** Opening RECORDS TO USE block **
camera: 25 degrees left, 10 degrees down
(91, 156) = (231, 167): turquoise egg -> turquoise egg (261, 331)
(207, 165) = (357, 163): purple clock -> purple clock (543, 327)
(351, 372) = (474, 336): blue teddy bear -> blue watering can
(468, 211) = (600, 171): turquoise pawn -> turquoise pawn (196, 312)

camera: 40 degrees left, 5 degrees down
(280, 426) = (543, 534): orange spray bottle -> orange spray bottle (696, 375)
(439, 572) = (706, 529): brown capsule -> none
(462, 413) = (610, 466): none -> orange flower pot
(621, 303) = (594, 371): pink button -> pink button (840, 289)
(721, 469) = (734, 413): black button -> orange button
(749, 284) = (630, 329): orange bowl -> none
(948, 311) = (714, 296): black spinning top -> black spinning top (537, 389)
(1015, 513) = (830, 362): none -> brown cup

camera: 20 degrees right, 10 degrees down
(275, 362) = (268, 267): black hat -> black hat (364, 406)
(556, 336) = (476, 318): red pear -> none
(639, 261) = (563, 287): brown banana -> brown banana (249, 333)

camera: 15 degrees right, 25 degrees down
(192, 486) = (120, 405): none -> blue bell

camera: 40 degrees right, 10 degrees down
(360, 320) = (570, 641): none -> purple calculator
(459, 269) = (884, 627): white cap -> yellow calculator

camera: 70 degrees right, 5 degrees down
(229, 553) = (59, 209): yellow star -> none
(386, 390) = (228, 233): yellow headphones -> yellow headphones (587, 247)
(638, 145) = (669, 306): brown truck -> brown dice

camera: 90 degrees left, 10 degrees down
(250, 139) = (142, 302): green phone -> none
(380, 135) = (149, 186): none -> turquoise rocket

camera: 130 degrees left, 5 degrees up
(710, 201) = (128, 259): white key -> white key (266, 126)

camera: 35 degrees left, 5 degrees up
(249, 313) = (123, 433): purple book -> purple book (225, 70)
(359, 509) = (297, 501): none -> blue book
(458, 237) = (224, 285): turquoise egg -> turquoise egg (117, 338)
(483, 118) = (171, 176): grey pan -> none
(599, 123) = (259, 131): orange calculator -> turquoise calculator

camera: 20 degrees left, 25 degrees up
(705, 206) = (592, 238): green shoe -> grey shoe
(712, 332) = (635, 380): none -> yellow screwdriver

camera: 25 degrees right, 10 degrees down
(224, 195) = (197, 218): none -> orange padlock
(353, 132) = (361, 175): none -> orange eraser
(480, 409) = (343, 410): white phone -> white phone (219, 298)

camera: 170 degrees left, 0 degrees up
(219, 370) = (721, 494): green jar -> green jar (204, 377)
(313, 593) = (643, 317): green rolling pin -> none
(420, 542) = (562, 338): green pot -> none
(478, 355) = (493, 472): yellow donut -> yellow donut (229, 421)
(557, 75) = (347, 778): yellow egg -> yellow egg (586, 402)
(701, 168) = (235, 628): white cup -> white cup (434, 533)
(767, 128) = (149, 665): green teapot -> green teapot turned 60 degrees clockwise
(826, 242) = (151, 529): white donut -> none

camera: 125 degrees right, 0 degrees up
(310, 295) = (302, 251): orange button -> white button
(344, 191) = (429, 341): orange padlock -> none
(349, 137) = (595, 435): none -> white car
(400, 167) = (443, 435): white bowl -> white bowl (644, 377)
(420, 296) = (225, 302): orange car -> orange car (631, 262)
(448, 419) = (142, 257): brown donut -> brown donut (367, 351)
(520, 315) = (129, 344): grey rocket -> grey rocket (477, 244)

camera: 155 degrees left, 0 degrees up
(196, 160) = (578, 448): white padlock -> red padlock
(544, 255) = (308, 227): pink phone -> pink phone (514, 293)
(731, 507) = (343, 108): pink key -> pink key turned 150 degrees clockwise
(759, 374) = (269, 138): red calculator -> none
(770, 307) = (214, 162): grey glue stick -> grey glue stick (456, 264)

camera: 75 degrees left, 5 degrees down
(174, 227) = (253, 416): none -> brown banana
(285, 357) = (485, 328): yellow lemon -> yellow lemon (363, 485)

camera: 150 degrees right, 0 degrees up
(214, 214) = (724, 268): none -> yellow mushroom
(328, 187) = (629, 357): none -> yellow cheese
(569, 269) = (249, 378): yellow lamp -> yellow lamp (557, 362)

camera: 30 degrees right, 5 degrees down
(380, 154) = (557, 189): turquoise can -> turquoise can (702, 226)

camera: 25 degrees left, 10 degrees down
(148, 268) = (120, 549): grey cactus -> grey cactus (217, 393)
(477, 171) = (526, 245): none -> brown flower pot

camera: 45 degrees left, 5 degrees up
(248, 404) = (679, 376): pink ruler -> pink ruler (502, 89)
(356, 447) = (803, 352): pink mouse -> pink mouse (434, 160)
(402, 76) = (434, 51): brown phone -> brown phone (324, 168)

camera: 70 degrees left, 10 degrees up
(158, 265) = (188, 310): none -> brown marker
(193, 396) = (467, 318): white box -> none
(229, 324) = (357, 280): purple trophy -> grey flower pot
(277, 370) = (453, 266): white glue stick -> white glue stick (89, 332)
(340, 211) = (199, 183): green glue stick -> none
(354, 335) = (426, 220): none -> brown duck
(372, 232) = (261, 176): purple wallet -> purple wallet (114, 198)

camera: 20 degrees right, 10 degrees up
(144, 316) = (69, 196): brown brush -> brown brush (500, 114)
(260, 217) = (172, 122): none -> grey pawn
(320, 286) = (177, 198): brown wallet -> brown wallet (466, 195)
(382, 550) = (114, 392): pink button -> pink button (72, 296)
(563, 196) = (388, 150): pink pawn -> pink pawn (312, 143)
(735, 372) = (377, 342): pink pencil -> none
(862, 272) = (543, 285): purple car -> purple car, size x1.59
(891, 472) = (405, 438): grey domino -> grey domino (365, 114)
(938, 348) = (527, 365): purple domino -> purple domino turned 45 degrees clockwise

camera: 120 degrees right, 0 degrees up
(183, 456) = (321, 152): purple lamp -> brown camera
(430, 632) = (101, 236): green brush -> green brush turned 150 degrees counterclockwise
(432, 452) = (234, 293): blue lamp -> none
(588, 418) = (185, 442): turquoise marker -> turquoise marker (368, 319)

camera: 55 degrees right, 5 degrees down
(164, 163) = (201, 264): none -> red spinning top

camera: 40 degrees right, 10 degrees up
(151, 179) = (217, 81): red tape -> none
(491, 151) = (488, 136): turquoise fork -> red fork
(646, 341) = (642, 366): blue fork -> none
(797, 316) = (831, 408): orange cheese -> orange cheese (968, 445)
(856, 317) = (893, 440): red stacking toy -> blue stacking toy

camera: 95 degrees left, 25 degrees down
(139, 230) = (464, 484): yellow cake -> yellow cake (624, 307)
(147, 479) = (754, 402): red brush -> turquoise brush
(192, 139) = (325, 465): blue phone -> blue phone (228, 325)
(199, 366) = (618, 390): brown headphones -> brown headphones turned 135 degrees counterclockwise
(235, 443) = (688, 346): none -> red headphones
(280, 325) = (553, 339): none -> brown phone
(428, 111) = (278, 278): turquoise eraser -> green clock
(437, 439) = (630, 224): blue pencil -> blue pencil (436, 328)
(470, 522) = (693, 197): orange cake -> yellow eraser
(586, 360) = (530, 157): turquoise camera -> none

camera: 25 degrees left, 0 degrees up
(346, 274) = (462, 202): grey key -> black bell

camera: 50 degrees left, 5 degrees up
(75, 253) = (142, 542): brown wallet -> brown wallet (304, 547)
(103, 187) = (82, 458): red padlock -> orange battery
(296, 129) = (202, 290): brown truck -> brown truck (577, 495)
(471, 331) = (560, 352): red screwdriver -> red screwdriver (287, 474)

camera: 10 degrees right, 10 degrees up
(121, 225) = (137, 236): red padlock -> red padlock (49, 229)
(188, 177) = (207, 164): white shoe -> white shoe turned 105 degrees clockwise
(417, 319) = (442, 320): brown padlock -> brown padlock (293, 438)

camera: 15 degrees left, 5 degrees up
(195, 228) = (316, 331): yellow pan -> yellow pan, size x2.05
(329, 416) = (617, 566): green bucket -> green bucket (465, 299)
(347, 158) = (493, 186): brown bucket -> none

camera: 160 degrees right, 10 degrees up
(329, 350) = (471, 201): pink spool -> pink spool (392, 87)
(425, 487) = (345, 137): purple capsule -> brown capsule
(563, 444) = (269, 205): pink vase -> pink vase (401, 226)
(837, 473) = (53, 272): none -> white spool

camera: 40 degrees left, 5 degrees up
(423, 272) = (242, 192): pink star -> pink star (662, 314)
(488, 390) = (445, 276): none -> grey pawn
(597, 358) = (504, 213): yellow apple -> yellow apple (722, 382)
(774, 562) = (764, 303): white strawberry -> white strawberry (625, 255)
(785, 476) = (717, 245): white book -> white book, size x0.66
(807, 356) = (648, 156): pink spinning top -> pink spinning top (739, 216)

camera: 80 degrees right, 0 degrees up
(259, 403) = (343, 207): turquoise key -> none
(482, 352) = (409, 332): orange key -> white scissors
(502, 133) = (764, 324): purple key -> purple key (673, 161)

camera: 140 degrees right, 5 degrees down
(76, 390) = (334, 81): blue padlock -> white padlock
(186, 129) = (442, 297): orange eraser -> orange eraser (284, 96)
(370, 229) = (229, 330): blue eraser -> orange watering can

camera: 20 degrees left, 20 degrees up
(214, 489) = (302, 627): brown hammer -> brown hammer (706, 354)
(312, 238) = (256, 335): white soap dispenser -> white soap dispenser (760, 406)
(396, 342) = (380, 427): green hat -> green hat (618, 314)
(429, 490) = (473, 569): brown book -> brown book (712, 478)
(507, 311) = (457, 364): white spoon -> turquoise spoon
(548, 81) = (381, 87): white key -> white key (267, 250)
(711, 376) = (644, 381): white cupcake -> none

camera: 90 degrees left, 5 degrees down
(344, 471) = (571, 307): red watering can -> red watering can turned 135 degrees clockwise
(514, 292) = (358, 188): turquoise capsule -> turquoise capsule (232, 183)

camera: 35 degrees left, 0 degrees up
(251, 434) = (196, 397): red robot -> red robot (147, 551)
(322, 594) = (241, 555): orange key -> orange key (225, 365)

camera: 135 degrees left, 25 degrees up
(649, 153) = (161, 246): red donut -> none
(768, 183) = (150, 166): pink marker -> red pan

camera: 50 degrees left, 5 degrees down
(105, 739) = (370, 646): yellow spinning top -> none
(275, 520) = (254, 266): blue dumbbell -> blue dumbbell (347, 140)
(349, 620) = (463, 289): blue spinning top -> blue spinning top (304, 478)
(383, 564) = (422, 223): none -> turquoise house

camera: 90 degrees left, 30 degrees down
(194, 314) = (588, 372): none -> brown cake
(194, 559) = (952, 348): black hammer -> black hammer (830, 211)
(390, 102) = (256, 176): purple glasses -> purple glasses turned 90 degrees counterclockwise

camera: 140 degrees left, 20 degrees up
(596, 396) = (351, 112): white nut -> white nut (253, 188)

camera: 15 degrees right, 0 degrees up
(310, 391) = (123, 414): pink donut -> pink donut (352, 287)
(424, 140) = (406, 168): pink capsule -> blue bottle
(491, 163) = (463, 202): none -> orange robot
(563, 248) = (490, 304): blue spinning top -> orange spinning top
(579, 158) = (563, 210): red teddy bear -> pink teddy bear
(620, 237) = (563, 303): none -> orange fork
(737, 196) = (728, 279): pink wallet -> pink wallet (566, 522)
** Closing RECORDS TO USE block **
**TASK PROMPT**. Look through the entries above and quote exactly the lines from the line with "(429, 490) = (473, 569): brown" to the line with "(383, 564) = (422, 223): none", counting both of those lines.

**REPLY TO THE TASK**.
(429, 490) = (473, 569): brown book -> brown book (712, 478)
(507, 311) = (457, 364): white spoon -> turquoise spoon
(548, 81) = (381, 87): white key -> white key (267, 250)
(711, 376) = (644, 381): white cupcake -> none

camera: 90 degrees left, 5 degrees down
(344, 471) = (571, 307): red watering can -> red watering can turned 135 degrees clockwise
(514, 292) = (358, 188): turquoise capsule -> turquoise capsule (232, 183)

camera: 35 degrees left, 0 degrees up
(251, 434) = (196, 397): red robot -> red robot (147, 551)
(322, 594) = (241, 555): orange key -> orange key (225, 365)

camera: 135 degrees left, 25 degrees up
(649, 153) = (161, 246): red donut -> none
(768, 183) = (150, 166): pink marker -> red pan

camera: 50 degrees left, 5 degrees down
(105, 739) = (370, 646): yellow spinning top -> none
(275, 520) = (254, 266): blue dumbbell -> blue dumbbell (347, 140)
(349, 620) = (463, 289): blue spinning top -> blue spinning top (304, 478)
(383, 564) = (422, 223): none -> turquoise house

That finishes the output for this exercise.